■ Task prompt ■
Leave the pictures out and reproduce, exactly, the lines from the one with "gone,talerz [niebieski],439 353" through the end of the entries below.

————

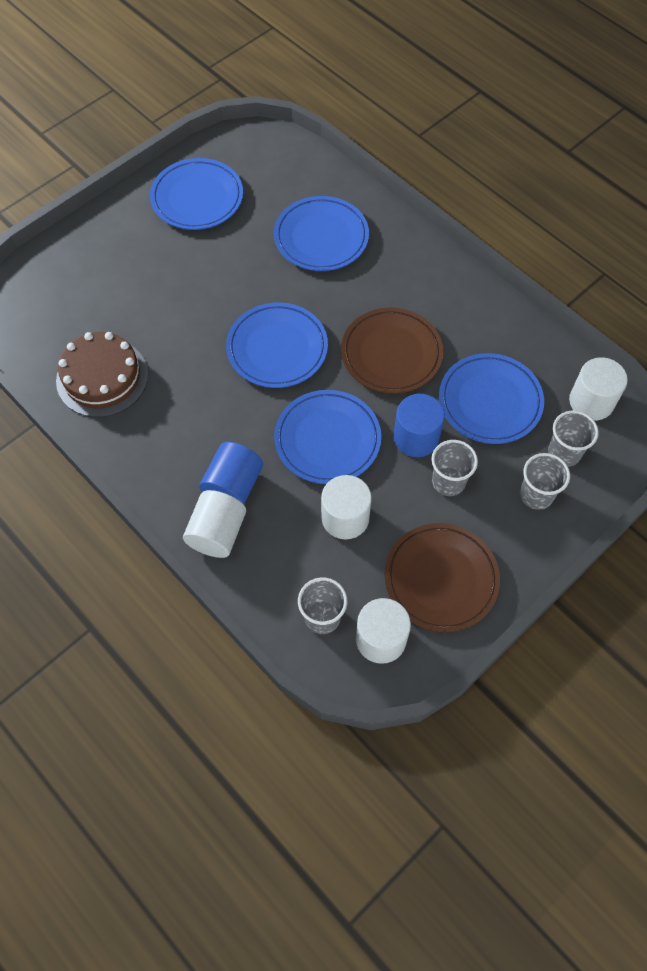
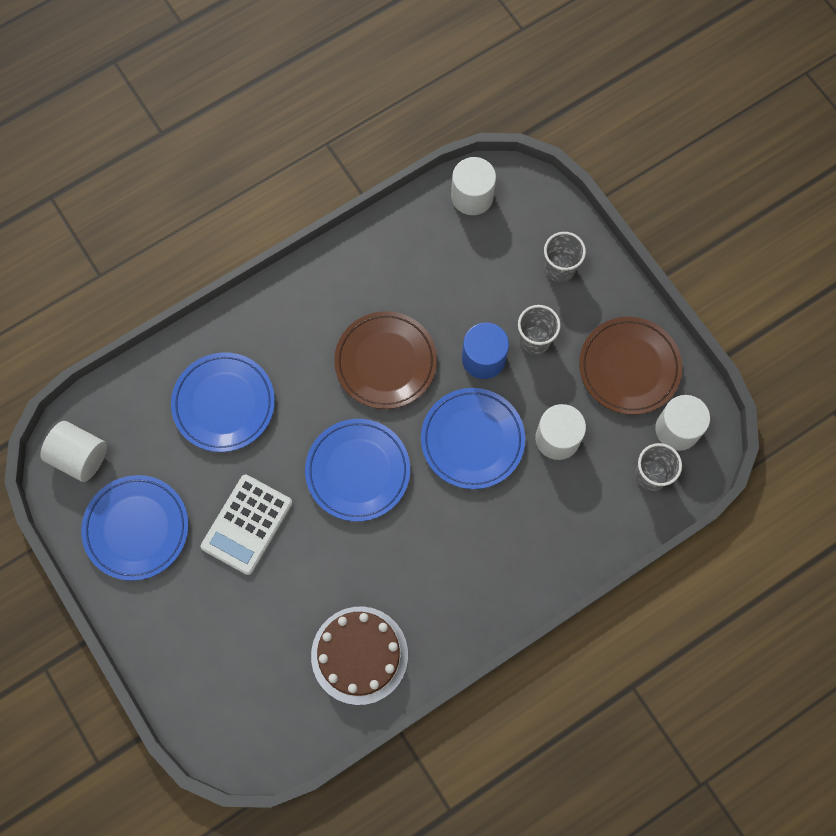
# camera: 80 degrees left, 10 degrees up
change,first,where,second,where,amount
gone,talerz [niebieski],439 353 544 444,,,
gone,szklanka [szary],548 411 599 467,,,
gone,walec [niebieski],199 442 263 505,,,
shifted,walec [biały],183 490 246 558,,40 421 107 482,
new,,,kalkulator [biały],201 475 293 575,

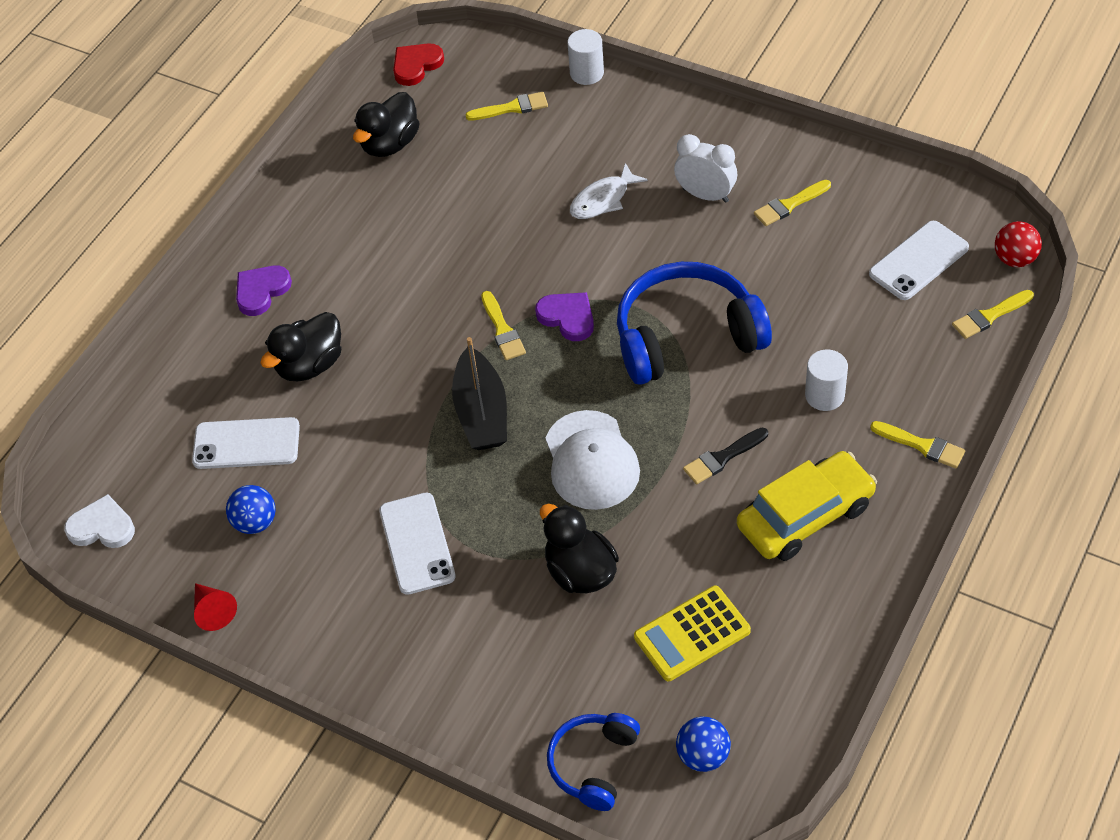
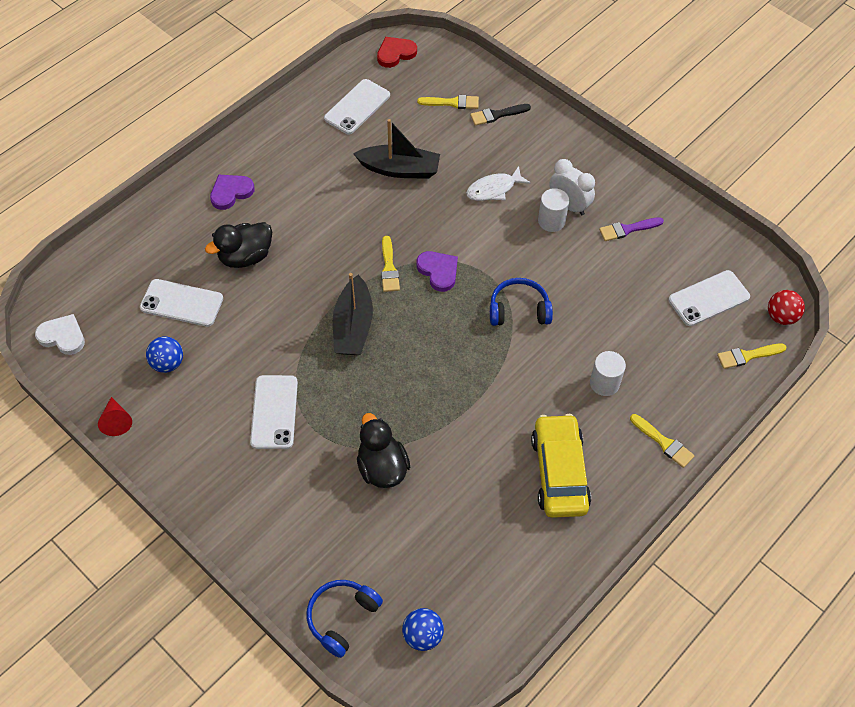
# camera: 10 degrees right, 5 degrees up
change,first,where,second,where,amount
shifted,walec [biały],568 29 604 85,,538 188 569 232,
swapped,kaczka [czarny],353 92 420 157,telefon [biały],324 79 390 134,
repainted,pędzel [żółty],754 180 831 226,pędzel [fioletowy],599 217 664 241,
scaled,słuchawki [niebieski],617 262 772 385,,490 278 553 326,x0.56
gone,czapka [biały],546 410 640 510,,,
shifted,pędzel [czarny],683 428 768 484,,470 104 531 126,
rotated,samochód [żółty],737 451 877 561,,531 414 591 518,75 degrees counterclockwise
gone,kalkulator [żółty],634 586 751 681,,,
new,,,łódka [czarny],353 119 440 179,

————

■ Task answer ■
gone,talerz [niebieski],439 353 544 444,,,
gone,szklanka [szary],548 411 599 467,,,
gone,walec [niebieski],199 442 263 505,,,
shifted,walec [biały],183 490 246 558,,40 421 107 482,
new,,,kalkulator [biały],201 475 293 575,

# camera: 10 degrees right, 5 degrees up
change,first,where,second,where,amount
shifted,walec [biały],568 29 604 85,,538 188 569 232,
swapped,kaczka [czarny],353 92 420 157,telefon [biały],324 79 390 134,
repainted,pędzel [żółty],754 180 831 226,pędzel [fioletowy],599 217 664 241,
scaled,słuchawki [niebieski],617 262 772 385,,490 278 553 326,x0.56
gone,czapka [biały],546 410 640 510,,,
shifted,pędzel [czarny],683 428 768 484,,470 104 531 126,
rotated,samochód [żółty],737 451 877 561,,531 414 591 518,75 degrees counterclockwise
gone,kalkulator [żółty],634 586 751 681,,,
new,,,łódka [czarny],353 119 440 179,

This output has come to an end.